╭─ Records for this task

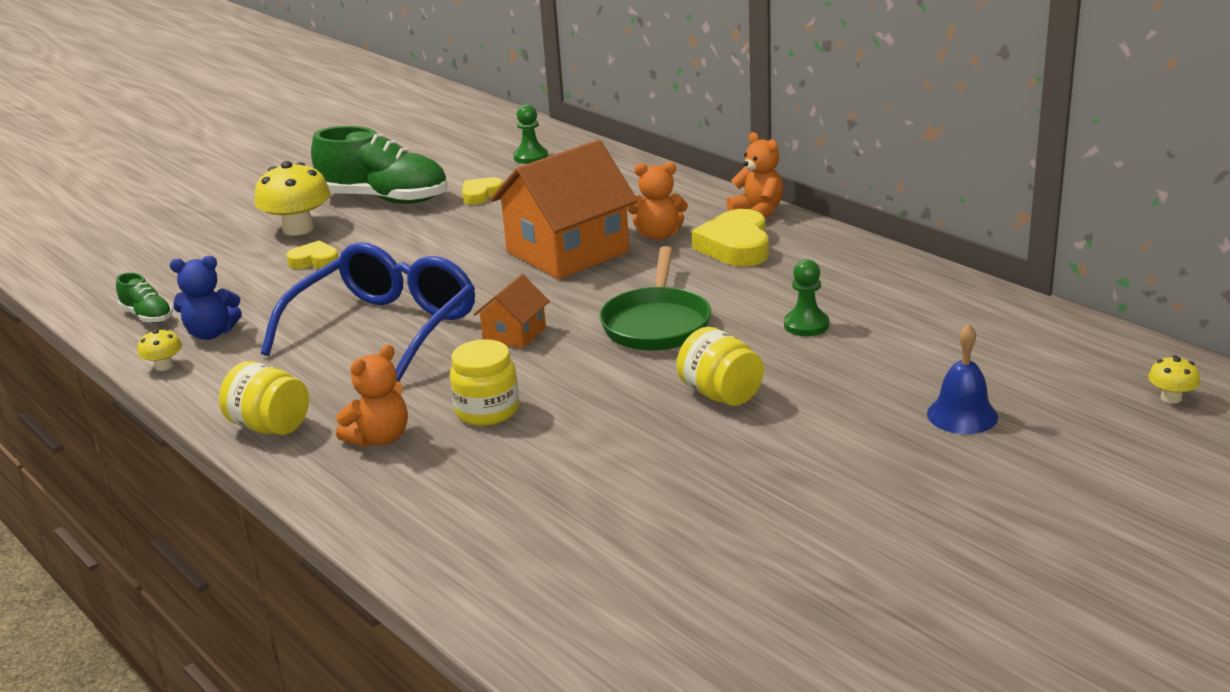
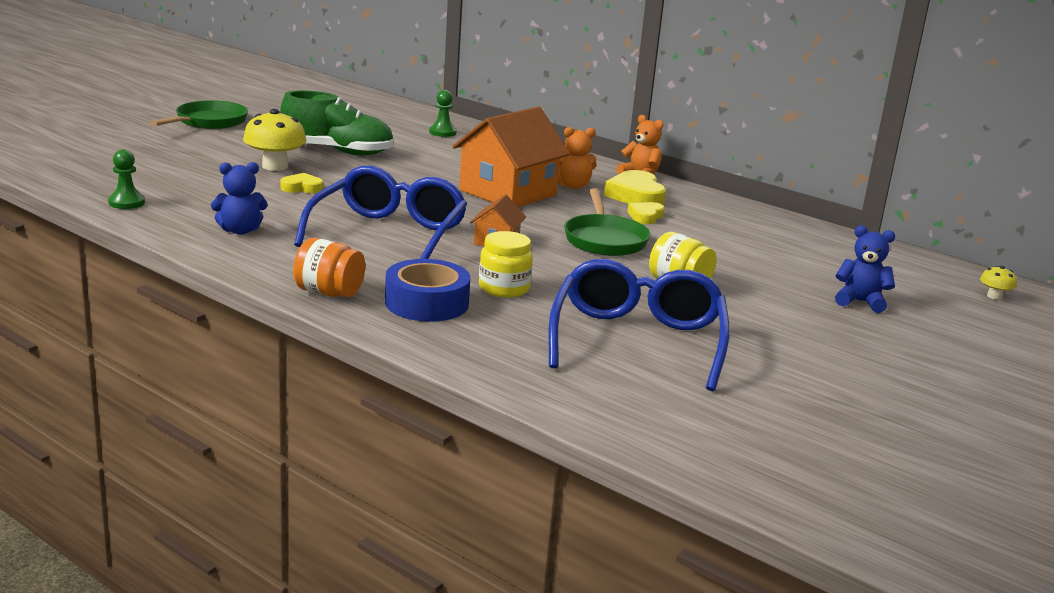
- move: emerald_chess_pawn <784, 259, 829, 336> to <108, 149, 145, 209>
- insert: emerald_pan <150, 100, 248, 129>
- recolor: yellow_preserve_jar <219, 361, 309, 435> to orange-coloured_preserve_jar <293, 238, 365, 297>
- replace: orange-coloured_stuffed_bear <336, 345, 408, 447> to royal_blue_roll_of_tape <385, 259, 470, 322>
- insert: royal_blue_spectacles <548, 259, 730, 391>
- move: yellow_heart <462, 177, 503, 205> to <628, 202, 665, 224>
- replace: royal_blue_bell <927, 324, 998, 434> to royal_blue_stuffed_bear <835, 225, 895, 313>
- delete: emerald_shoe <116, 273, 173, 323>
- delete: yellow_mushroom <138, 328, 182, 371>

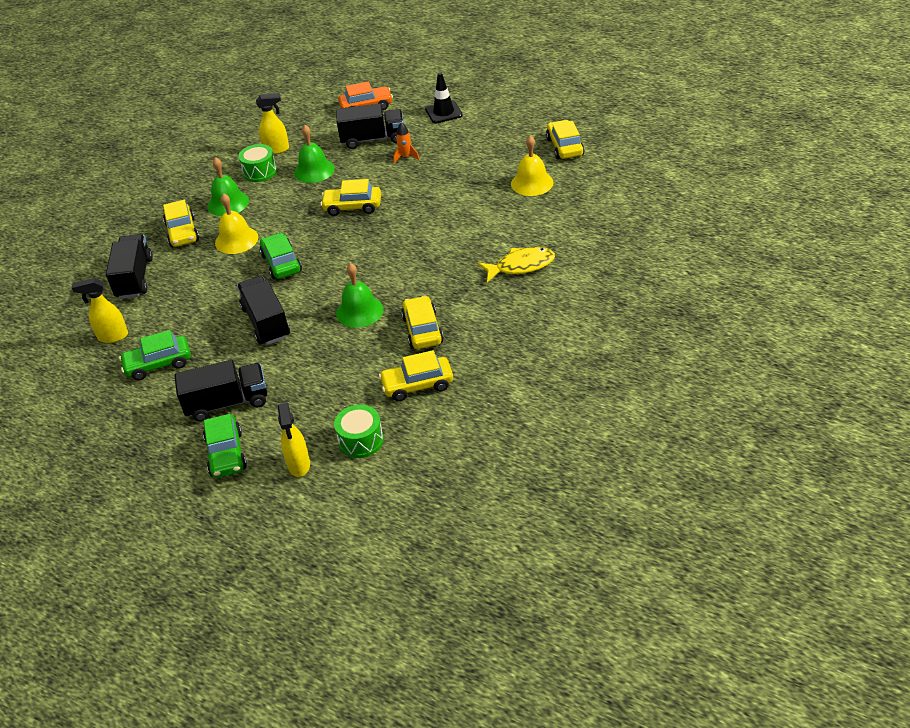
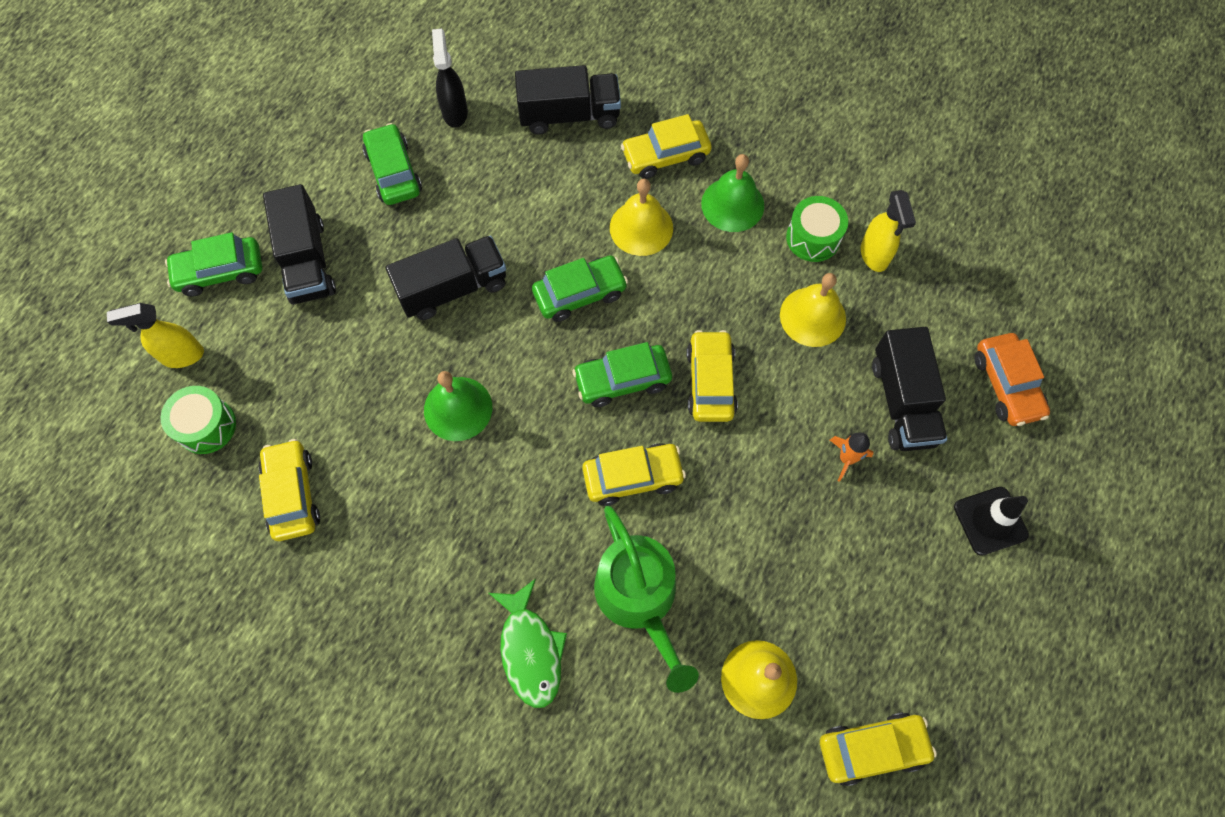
- recolor: yellow_spray_cleaner <72, 278, 128, 343> to jet-black_spray_cleaner <432, 29, 468, 128>
- recolor: yellow_fish_figure <478, 247, 555, 282> to emerald_fish_figure <489, 579, 567, 708>
- insert: emerald_car <572, 342, 672, 407>
- move: yellow_car <401, 296, 444, 349> to <582, 443, 686, 506>
- insert: emerald_watering_pot <594, 506, 699, 693>
- recolor: emerald_bell <294, 125, 335, 183> to yellow_bell <780, 273, 846, 347>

╰─

→ **Work to be completed**:
Write out every entry again word for word, without any of the pictures.

→ **Answer to the problem**:
- move: emerald_chess_pawn <784, 259, 829, 336> to <108, 149, 145, 209>
- insert: emerald_pan <150, 100, 248, 129>
- recolor: yellow_preserve_jar <219, 361, 309, 435> to orange-coloured_preserve_jar <293, 238, 365, 297>
- replace: orange-coloured_stuffed_bear <336, 345, 408, 447> to royal_blue_roll_of_tape <385, 259, 470, 322>
- insert: royal_blue_spectacles <548, 259, 730, 391>
- move: yellow_heart <462, 177, 503, 205> to <628, 202, 665, 224>
- replace: royal_blue_bell <927, 324, 998, 434> to royal_blue_stuffed_bear <835, 225, 895, 313>
- delete: emerald_shoe <116, 273, 173, 323>
- delete: yellow_mushroom <138, 328, 182, 371>

- recolor: yellow_spray_cleaner <72, 278, 128, 343> to jet-black_spray_cleaner <432, 29, 468, 128>
- recolor: yellow_fish_figure <478, 247, 555, 282> to emerald_fish_figure <489, 579, 567, 708>
- insert: emerald_car <572, 342, 672, 407>
- move: yellow_car <401, 296, 444, 349> to <582, 443, 686, 506>
- insert: emerald_watering_pot <594, 506, 699, 693>
- recolor: emerald_bell <294, 125, 335, 183> to yellow_bell <780, 273, 846, 347>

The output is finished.